Please restate, word for word, the lines below that begin at the one with "camera: 65 degrees right, 10 degrees up" and end at the one with "(654, 99) = (754, 446): blue". Leave out all other lines.

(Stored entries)
○ ○ ○ ○ ○
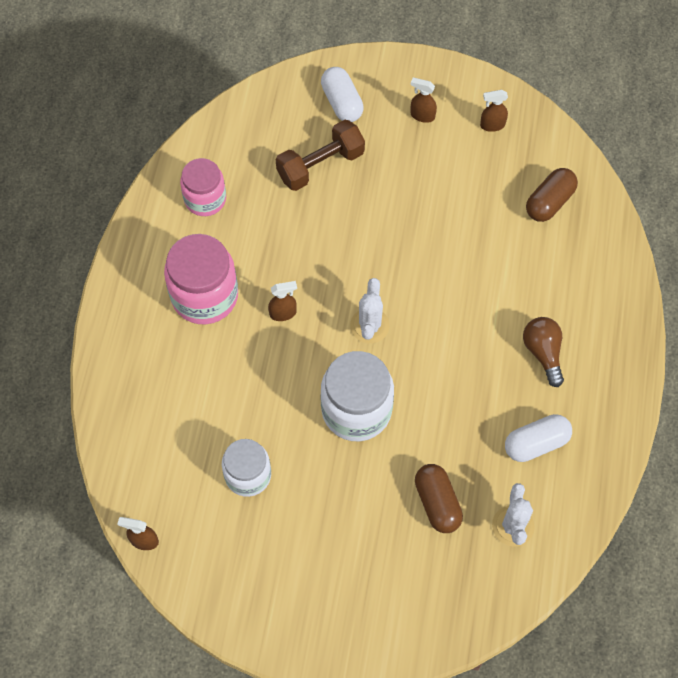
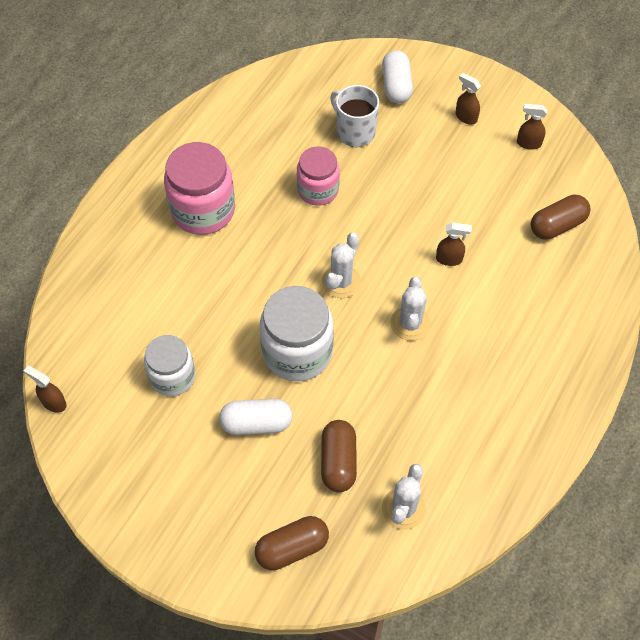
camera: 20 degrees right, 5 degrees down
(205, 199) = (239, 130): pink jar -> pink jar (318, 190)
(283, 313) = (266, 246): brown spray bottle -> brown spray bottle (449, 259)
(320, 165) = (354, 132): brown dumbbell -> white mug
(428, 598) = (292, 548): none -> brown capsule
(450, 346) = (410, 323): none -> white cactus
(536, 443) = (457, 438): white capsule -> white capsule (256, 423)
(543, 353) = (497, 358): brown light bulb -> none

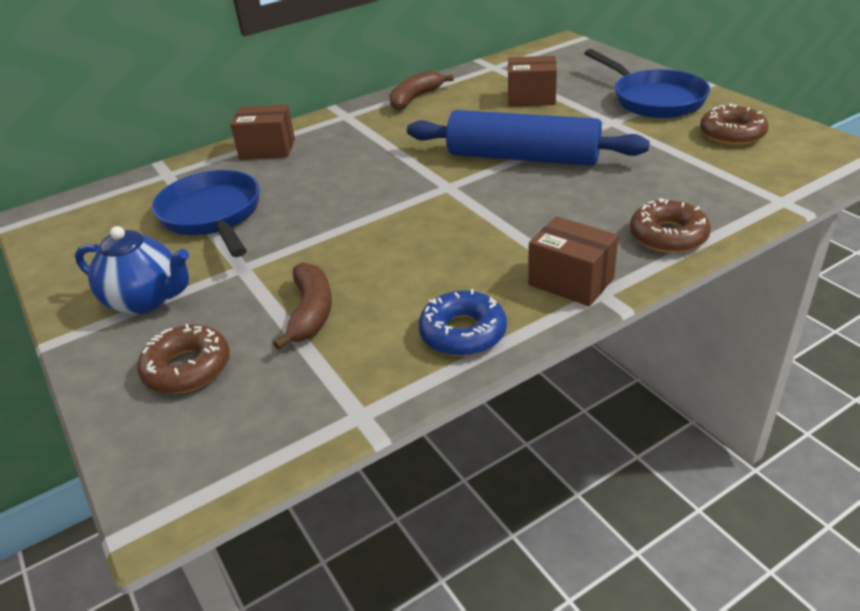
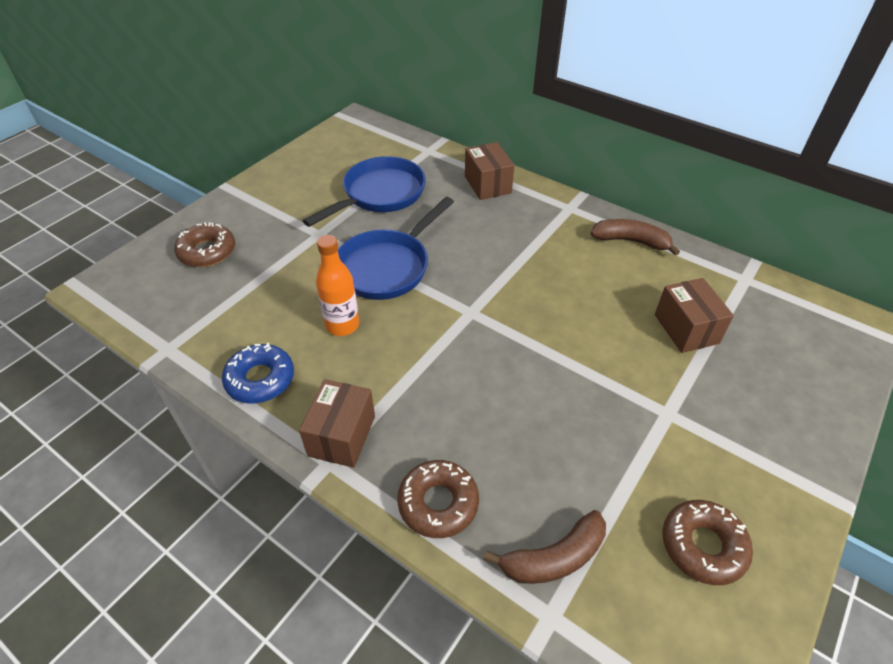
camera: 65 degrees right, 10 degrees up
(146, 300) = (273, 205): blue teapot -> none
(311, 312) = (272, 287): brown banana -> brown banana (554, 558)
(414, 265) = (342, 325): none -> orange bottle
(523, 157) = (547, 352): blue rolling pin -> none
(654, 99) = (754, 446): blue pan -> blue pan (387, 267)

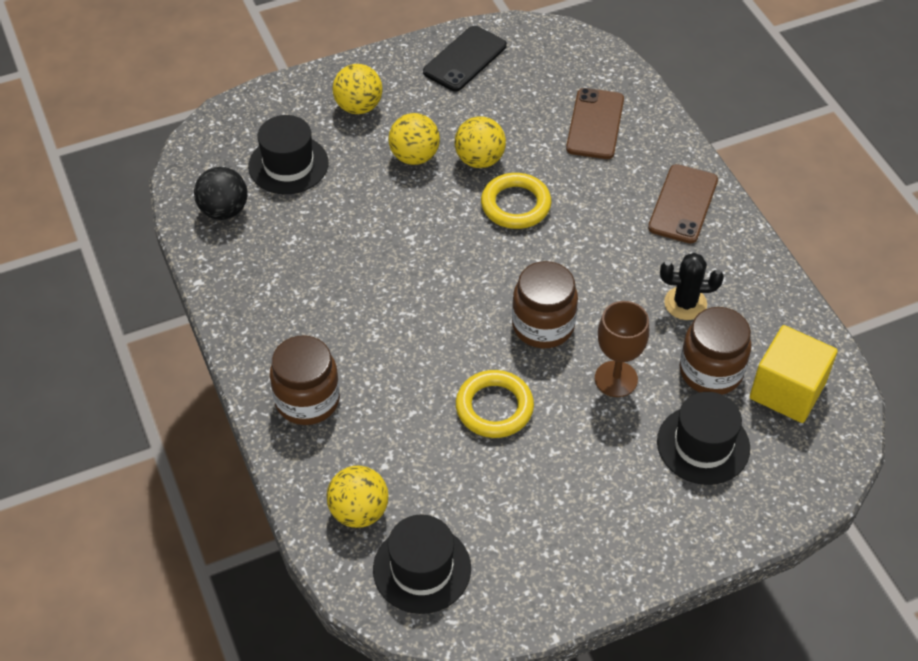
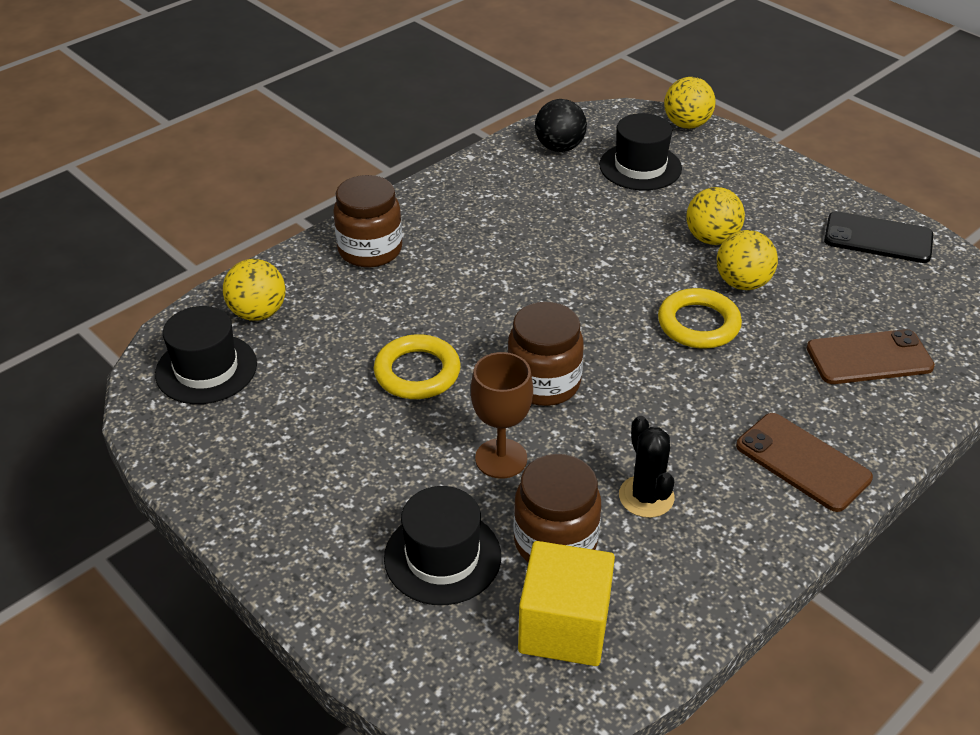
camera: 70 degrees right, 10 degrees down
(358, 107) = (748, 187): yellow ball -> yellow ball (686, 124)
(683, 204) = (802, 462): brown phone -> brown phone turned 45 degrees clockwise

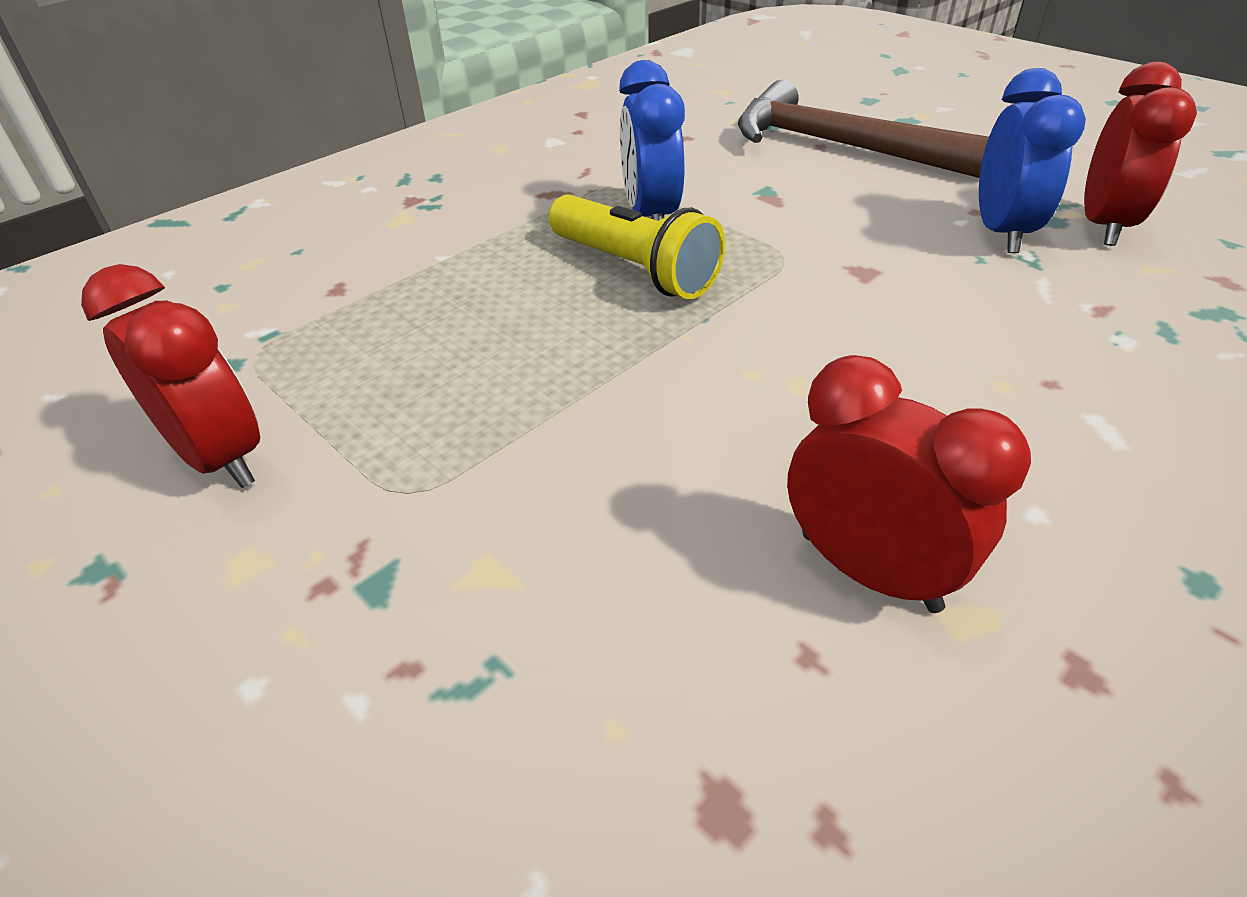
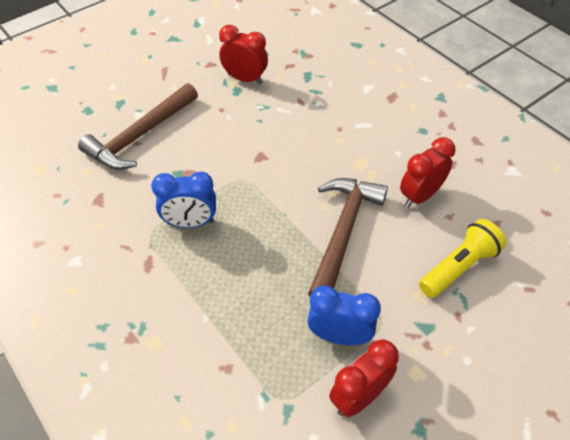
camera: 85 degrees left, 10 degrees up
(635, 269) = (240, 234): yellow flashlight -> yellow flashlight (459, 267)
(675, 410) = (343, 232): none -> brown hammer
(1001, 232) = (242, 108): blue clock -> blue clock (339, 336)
○ ○ ○ ○ ○
EXPECTED ANSWER:
camera: 65 degrees right, 10 degrees up
(146, 300) = (273, 205): blue teapot -> none
(311, 312) = (272, 287): brown banana -> brown banana (554, 558)
(414, 265) = (342, 325): none -> orange bottle
(523, 157) = (547, 352): blue rolling pin -> none
(654, 99) = (754, 446): blue pan -> blue pan (387, 267)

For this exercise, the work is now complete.